:: Extracted data entries ::
+++

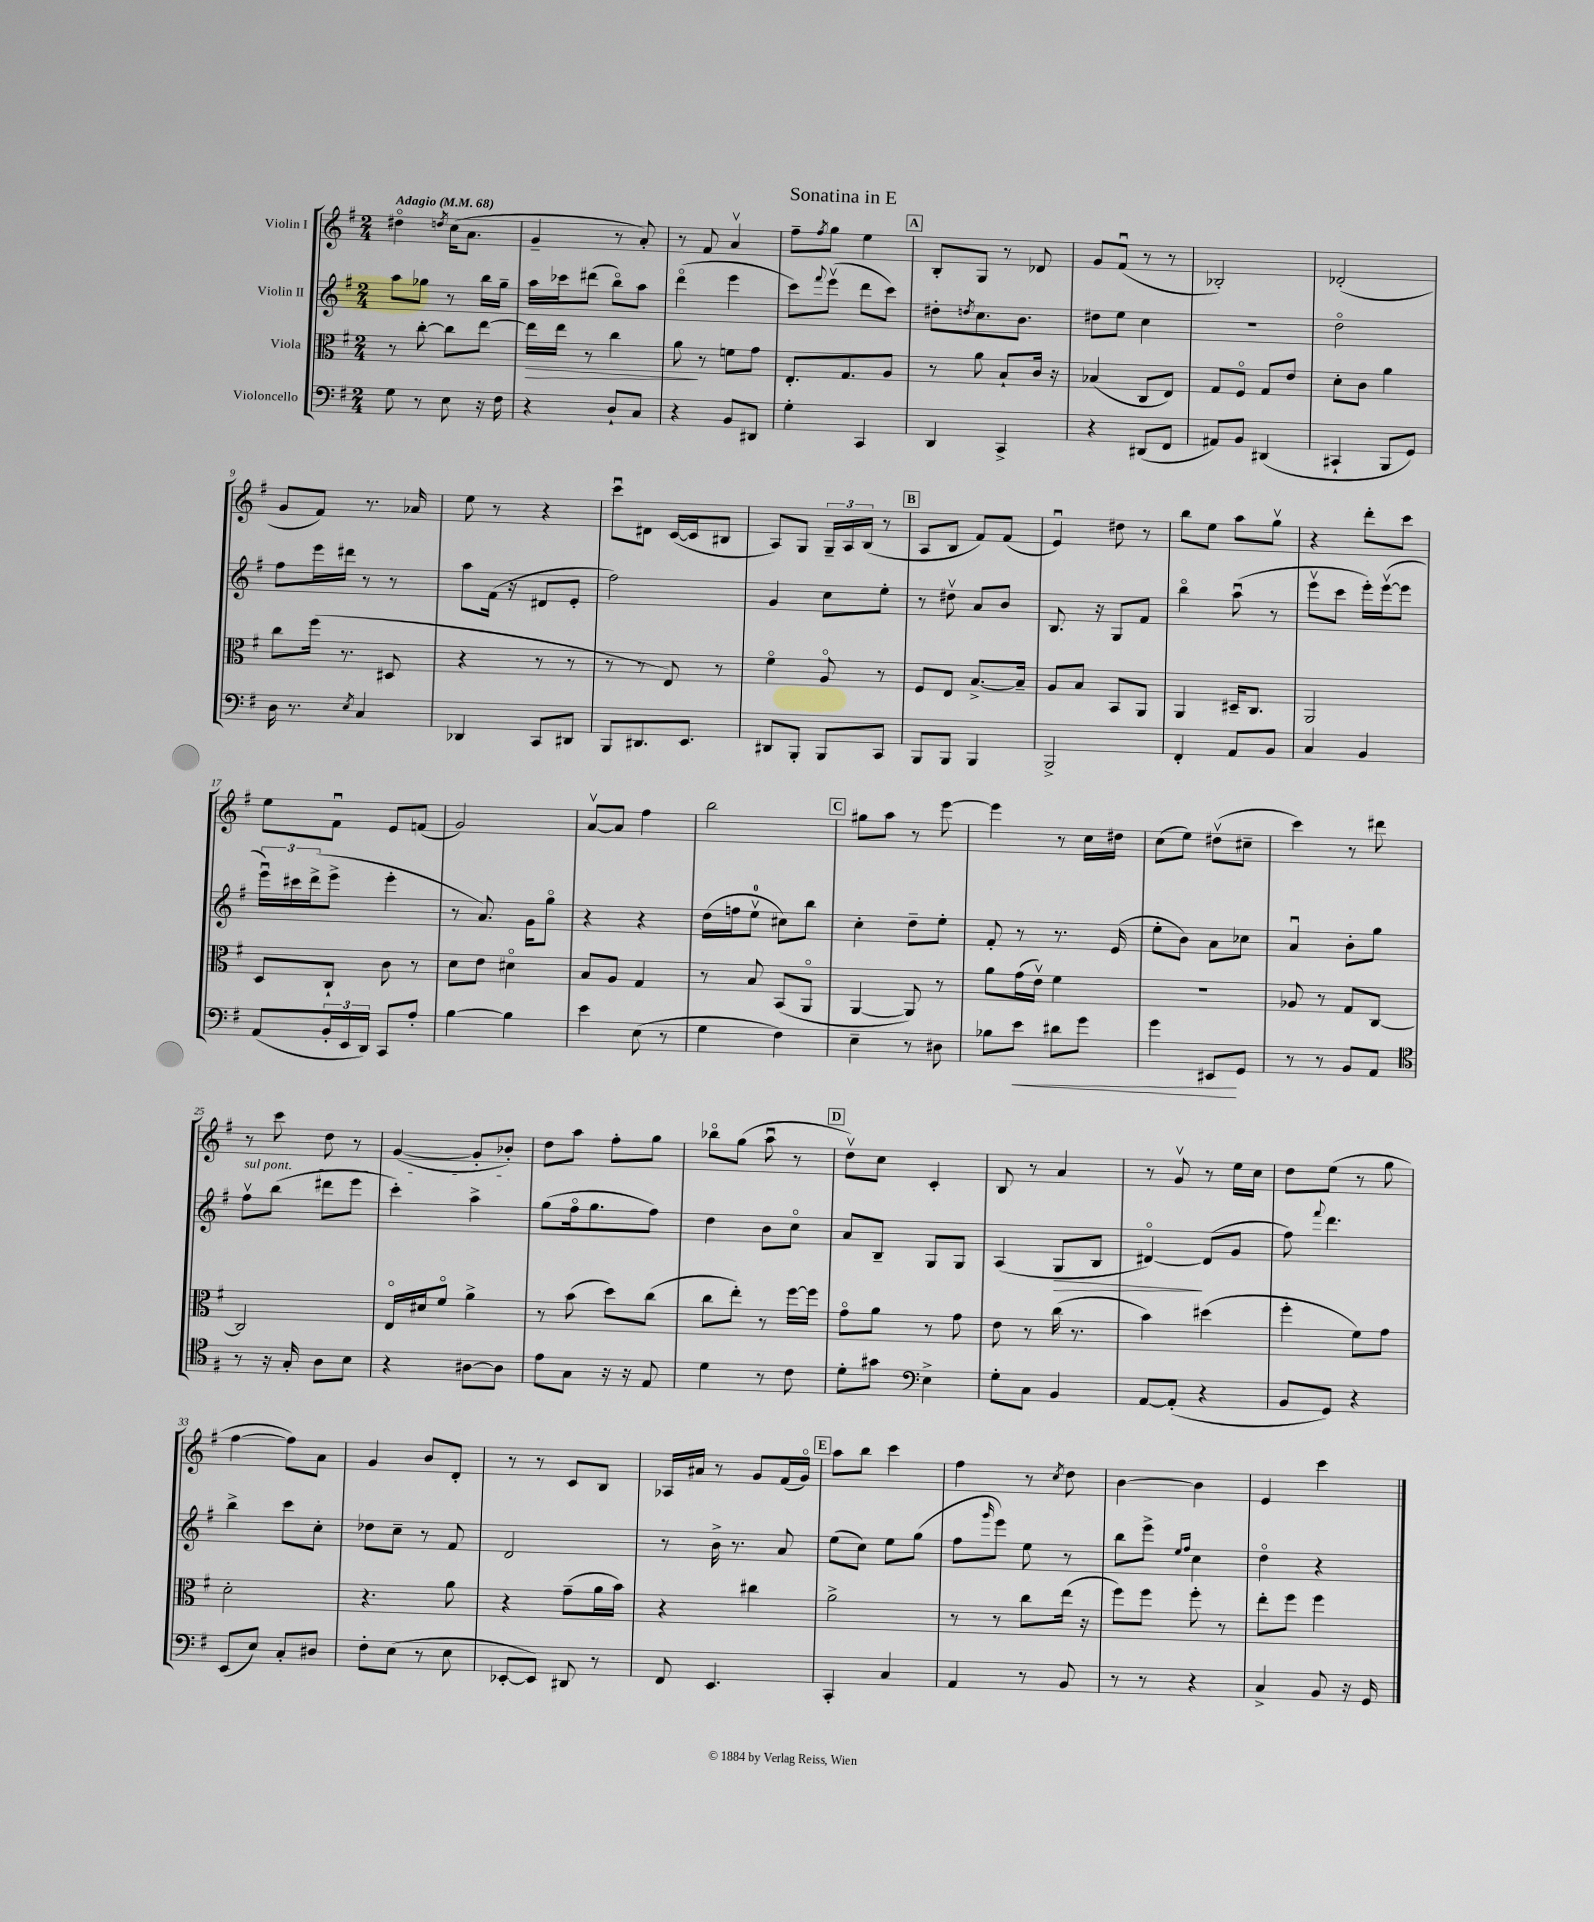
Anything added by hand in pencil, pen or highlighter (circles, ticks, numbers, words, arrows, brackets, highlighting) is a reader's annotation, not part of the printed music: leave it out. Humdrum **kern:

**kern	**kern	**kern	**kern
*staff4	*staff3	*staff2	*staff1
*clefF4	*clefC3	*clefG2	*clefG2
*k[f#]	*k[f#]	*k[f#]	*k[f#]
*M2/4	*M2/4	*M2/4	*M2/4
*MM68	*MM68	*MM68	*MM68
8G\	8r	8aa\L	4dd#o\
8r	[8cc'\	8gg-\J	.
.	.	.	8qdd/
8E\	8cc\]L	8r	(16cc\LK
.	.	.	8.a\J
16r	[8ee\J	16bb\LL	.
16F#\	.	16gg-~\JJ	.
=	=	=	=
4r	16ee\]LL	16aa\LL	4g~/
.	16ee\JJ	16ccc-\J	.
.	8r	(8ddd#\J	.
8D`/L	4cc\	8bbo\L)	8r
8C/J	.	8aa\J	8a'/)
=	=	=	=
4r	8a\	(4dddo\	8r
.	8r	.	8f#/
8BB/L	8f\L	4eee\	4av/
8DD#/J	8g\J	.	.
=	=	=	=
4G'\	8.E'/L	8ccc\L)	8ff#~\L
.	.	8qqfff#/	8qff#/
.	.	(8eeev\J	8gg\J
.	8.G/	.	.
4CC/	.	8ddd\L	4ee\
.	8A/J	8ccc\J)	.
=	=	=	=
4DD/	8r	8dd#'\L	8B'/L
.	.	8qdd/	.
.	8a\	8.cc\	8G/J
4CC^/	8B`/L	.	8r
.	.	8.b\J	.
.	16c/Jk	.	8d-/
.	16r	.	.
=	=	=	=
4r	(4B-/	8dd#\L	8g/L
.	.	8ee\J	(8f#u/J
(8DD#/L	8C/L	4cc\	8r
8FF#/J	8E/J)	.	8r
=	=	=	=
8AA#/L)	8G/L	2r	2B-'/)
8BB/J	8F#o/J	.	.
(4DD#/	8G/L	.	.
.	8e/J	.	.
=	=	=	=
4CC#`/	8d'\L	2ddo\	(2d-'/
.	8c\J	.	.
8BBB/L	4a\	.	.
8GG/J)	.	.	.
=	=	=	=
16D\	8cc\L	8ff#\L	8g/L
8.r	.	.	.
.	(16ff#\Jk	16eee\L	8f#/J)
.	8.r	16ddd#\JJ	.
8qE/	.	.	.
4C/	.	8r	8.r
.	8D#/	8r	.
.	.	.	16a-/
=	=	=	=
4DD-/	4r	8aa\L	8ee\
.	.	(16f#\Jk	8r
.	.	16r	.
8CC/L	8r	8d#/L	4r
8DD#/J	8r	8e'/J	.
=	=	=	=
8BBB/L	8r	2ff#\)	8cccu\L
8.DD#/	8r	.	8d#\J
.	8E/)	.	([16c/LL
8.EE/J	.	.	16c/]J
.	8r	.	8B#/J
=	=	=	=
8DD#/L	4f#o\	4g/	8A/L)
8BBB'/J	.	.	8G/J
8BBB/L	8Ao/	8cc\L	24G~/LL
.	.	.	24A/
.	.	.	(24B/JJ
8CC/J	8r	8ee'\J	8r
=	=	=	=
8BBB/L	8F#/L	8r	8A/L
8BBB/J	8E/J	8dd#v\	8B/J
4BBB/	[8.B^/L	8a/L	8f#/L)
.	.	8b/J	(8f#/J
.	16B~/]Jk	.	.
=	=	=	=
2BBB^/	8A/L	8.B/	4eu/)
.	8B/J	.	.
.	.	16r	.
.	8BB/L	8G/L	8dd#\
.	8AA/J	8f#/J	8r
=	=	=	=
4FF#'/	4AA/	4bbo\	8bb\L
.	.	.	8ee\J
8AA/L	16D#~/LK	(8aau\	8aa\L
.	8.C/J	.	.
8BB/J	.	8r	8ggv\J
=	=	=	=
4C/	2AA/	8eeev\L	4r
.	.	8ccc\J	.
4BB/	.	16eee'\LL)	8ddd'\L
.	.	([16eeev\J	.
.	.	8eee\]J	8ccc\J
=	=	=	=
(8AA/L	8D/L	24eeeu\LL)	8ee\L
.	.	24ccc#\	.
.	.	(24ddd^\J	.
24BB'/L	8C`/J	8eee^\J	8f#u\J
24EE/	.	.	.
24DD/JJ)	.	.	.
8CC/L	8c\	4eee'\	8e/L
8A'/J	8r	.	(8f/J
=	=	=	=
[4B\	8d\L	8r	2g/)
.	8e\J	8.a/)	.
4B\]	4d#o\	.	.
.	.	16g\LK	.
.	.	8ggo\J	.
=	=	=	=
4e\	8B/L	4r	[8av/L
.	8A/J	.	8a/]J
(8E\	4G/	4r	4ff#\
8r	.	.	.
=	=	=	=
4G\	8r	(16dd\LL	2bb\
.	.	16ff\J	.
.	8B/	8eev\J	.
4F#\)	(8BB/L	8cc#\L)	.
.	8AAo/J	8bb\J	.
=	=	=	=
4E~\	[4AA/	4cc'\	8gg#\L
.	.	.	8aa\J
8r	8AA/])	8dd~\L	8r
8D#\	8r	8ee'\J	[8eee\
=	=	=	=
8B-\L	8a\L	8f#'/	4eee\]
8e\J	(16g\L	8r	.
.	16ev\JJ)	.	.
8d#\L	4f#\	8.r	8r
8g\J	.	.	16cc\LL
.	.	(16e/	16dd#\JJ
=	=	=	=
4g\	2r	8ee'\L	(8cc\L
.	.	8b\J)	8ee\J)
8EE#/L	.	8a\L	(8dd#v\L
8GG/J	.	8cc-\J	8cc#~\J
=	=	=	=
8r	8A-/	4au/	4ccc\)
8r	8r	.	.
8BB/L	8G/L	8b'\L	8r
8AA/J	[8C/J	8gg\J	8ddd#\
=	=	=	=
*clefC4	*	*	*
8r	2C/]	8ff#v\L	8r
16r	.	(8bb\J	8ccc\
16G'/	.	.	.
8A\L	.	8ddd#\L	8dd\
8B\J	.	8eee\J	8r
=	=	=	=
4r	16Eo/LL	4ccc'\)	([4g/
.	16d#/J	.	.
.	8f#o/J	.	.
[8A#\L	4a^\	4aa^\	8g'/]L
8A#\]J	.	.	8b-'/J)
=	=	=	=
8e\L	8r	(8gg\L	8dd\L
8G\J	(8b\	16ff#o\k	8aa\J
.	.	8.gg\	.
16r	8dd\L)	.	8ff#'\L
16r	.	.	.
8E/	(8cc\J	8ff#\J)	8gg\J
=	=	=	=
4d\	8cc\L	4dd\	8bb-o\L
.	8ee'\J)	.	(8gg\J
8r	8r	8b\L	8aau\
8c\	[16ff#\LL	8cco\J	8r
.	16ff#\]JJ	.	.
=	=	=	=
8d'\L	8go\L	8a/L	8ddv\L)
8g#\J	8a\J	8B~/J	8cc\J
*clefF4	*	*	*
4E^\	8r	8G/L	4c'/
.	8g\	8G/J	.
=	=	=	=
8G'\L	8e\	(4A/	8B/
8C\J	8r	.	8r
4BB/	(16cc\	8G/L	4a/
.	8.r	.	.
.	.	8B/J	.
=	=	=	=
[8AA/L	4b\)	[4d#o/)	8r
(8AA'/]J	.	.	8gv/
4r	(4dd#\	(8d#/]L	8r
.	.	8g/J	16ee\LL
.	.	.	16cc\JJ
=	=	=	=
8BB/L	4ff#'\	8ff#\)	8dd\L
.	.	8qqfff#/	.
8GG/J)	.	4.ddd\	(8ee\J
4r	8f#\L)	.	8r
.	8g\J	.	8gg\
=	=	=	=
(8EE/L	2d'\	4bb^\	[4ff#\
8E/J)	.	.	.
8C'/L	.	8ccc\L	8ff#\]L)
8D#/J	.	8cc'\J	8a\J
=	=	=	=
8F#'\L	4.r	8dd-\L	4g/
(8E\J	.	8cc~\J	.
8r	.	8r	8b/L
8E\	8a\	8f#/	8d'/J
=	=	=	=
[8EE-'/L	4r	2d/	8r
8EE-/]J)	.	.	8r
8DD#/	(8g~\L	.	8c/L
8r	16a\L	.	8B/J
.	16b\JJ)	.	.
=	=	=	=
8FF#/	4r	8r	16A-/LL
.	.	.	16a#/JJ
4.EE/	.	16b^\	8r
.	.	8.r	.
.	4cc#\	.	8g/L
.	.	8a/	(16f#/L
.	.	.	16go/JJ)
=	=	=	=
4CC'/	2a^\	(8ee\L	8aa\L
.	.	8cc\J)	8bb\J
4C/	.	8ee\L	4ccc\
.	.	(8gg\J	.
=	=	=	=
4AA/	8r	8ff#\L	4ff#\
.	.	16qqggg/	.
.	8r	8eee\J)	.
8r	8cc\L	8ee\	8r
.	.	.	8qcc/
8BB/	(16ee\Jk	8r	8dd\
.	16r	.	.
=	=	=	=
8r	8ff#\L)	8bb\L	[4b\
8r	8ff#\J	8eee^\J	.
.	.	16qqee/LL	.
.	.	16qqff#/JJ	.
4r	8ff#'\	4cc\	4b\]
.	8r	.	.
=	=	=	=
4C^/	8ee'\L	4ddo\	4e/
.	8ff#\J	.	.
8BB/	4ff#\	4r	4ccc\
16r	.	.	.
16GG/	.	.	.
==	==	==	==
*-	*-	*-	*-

+++

Identify every line in the records above that contains the string "kern", and copy each of those lines in full. Matching is case-sensitive.

:: RESPONSE TO THIS EXERCISE ::
Anything added by hand in pencil, pen or highlighter (circles, ticks, numbers, words, arrows, brackets, highlighting) is a reader's annotation, not part of the printed music: leave it out. Humdrum **kern:
**kern	**kern	**kern	**kern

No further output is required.